Collected data entries:
_ _ _

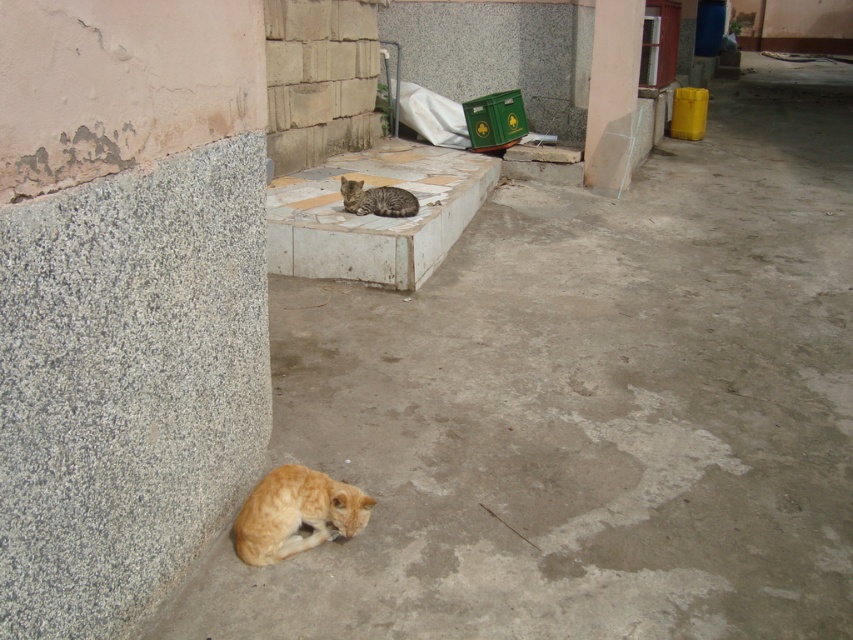
Question: Considering the real-world distances, which object is closest to the orange fur cat at lower left?

Choices:
 (A) striped fur cat at center
 (B) gray stone cat at center
 (C) gray granite pillar at upper center

Answer: (B)

Question: Based on their relative distances, which object is farther from the gray stone cat at center?

Choices:
 (A) gray granite pillar at upper center
 (B) striped fur cat at center
 (C) orange fur cat at lower left

Answer: (C)

Question: Is gray stone cat at center thinner than orange fur cat at lower left?

Choices:
 (A) yes
 (B) no

Answer: (B)

Question: Is gray stone cat at center further to camera compared to orange fur cat at lower left?

Choices:
 (A) yes
 (B) no

Answer: (A)

Question: Is gray granite pillar at upper center positioned behind striped fur cat at center?

Choices:
 (A) no
 (B) yes

Answer: (B)

Question: Among these objects, which one is nearest to the camera?

Choices:
 (A) orange fur cat at lower left
 (B) gray granite pillar at upper center

Answer: (A)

_ _ _

To do:
Pick out each line in the entries above that contains the word "orange". Case counts.

Exercise response:
Question: Considering the real-world distances, which object is closest to the orange fur cat at lower left?
 (C) orange fur cat at lower left
Question: Is gray stone cat at center thinner than orange fur cat at lower left?
Question: Is gray stone cat at center further to camera compared to orange fur cat at lower left?
 (A) orange fur cat at lower left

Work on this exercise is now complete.